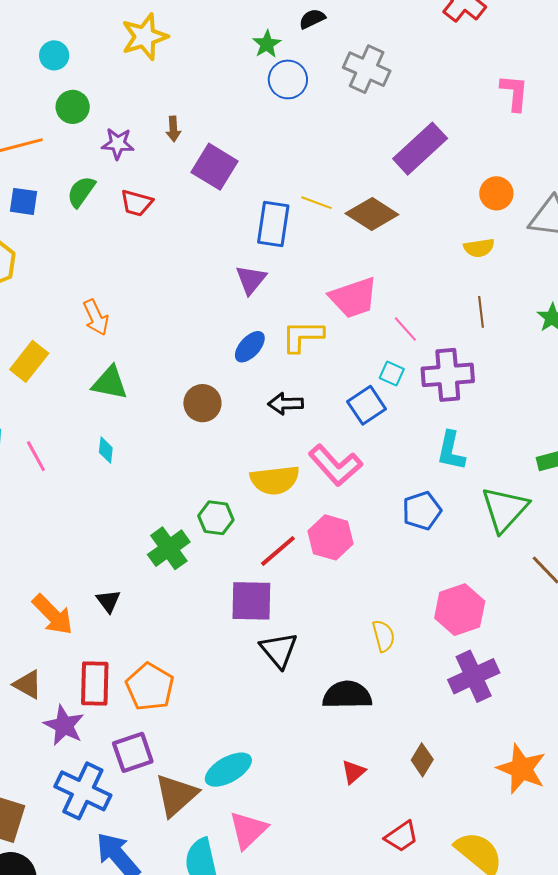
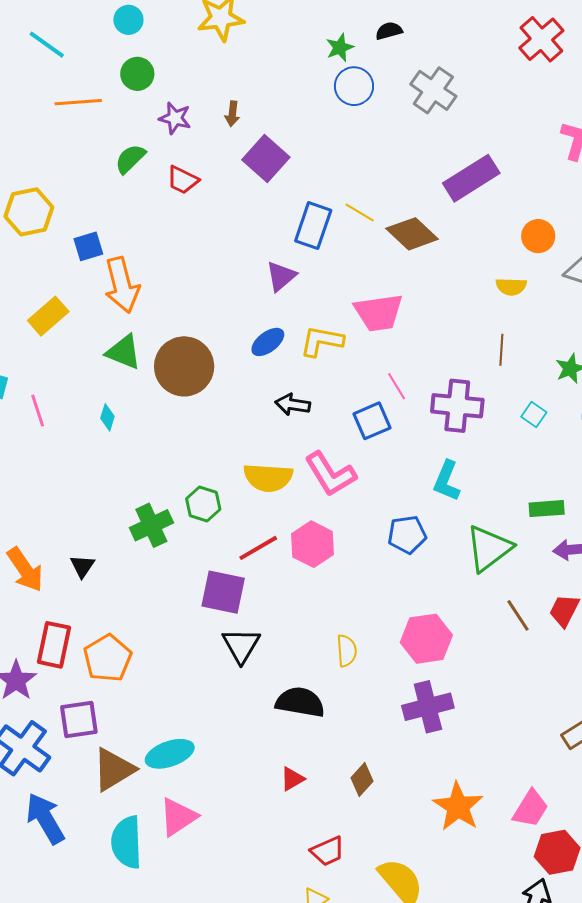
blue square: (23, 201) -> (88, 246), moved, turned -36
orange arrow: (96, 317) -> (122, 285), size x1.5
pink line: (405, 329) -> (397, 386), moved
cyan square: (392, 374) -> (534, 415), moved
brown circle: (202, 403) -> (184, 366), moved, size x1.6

--

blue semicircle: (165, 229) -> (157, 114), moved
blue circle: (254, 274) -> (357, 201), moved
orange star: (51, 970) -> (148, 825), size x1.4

WHAT TO WORK ON: Since only part of the listing is wanted, copy exactly the lines from the one holding "blue square: (23, 201)" to the one holding "brown circle: (202, 403)", both included.

ANSWER TO THE EXERCISE:
blue square: (23, 201) -> (88, 246), moved, turned -36
orange arrow: (96, 317) -> (122, 285), size x1.5
pink line: (405, 329) -> (397, 386), moved
cyan square: (392, 374) -> (534, 415), moved
brown circle: (202, 403) -> (184, 366), moved, size x1.6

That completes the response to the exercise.